--- Records for this task Enclosed Below ---

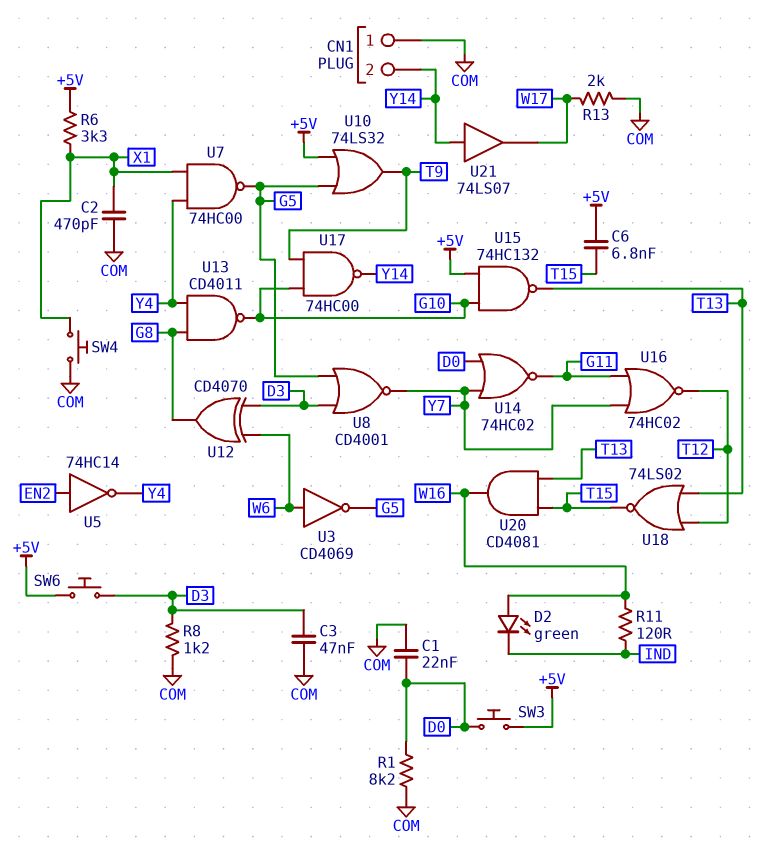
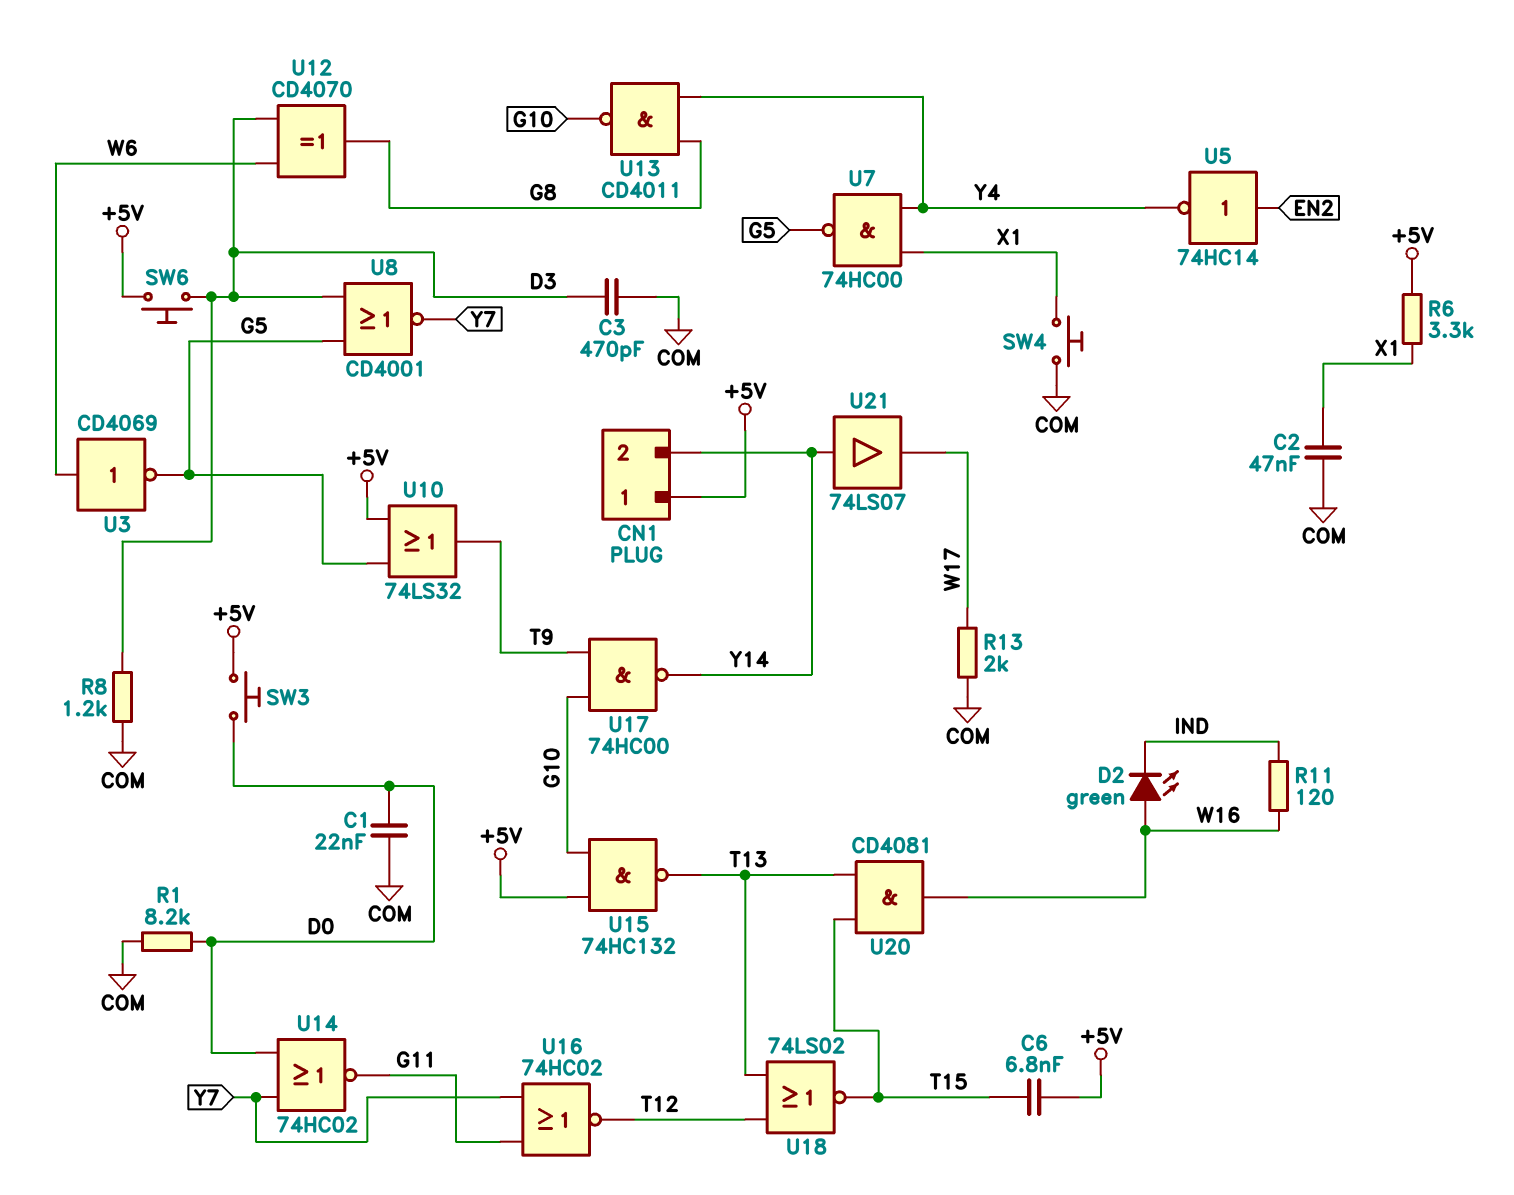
C2: 470pF (COM, X1) -> 47nF (COM, X1)
C3: 47nF (COM, D3) -> 470pF (COM, D3)
CN1 pin 1: COM -> +5V

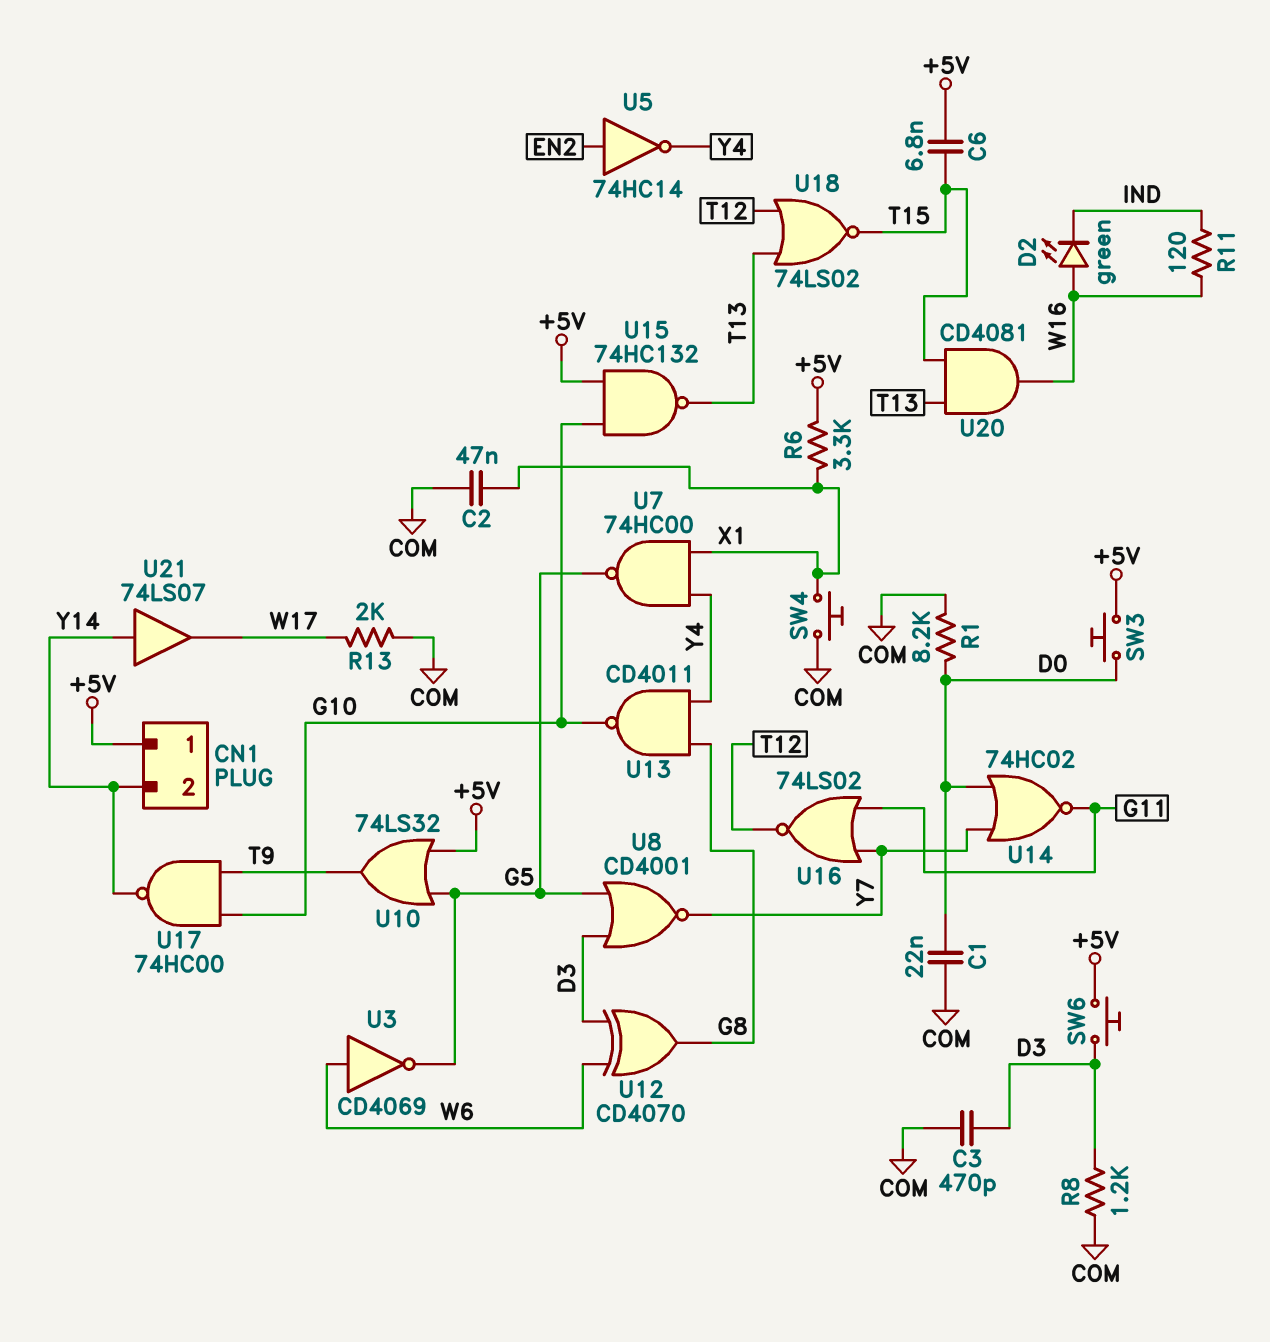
U16: NOR 74HC02 (in G11, in Y7, out T12) -> NOR 74LS02 (in G11, in Y7, out T12)

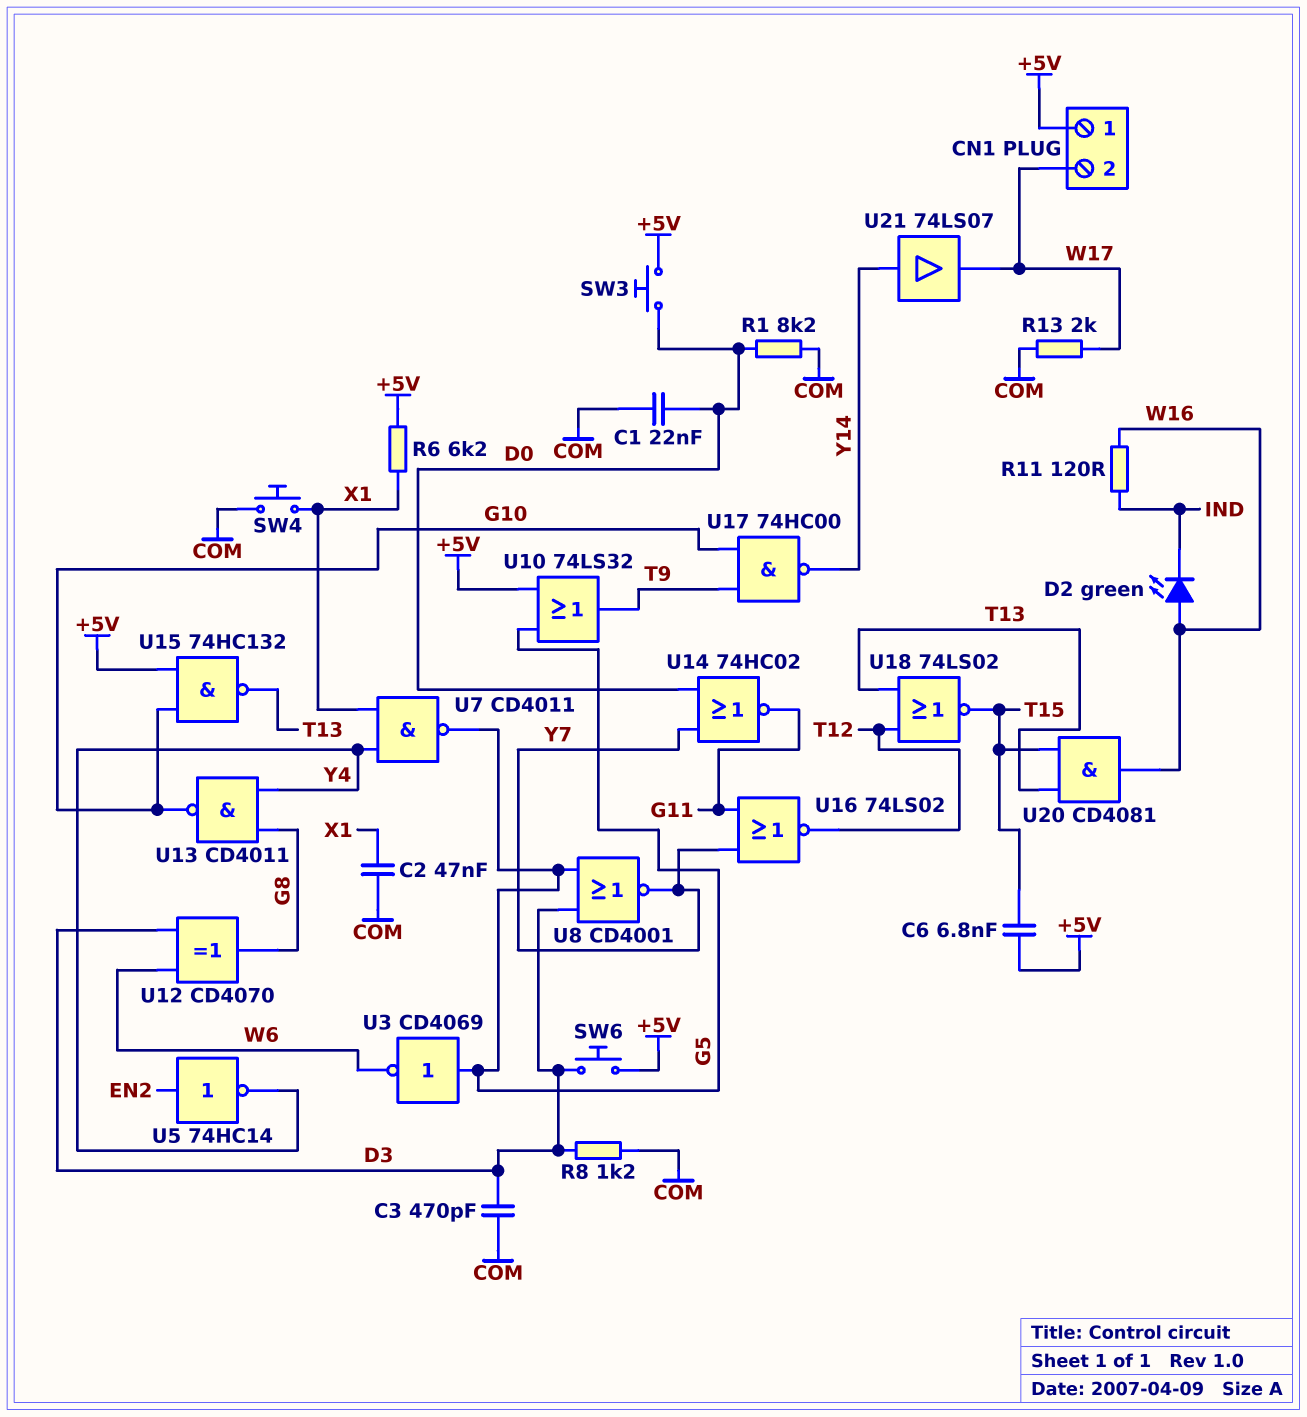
CN1 pin 2: Y14 -> W17
R6: 3.3k (+5V, X1) -> 6.2k (+5V, X1)
U3: NOT CD4069 (in W6, out G5) -> NOT CD4069 (in G5, out W6)
U7: NAND 74HC00 (in X1, in Y4, out G5) -> NAND CD4011 (in X1, in Y4, out G5)

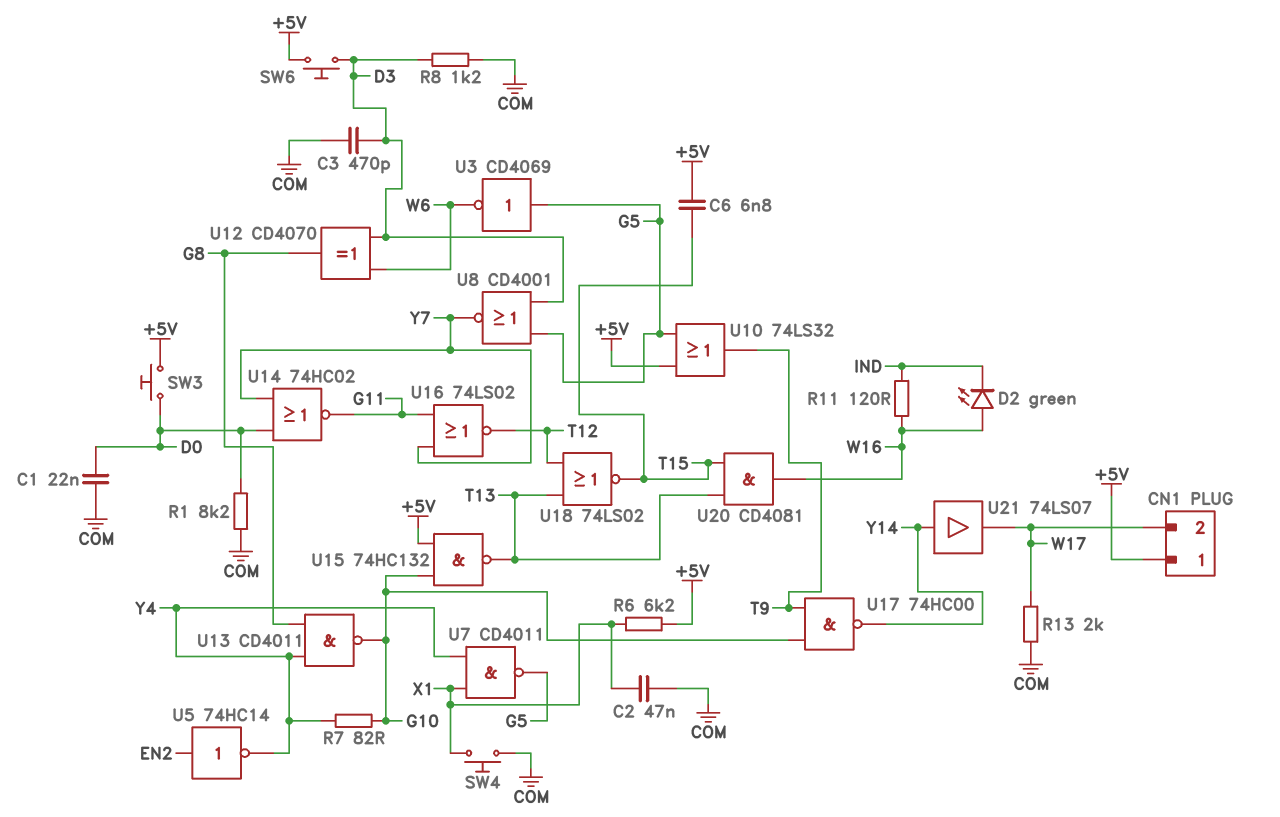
R7: none -> 82 (G10, Y4)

--- End of Enclosed Records for this task ---

Work request -> I'd like the records above given again exactly, please, without the pictures.

Task output ->
C2: 470pF (COM, X1) -> 47nF (COM, X1)
C3: 47nF (COM, D3) -> 470pF (COM, D3)
CN1 pin 1: COM -> +5V

U16: NOR 74HC02 (in G11, in Y7, out T12) -> NOR 74LS02 (in G11, in Y7, out T12)

CN1 pin 2: Y14 -> W17
R6: 3.3k (+5V, X1) -> 6.2k (+5V, X1)
U3: NOT CD4069 (in W6, out G5) -> NOT CD4069 (in G5, out W6)
U7: NAND 74HC00 (in X1, in Y4, out G5) -> NAND CD4011 (in X1, in Y4, out G5)

R7: none -> 82 (G10, Y4)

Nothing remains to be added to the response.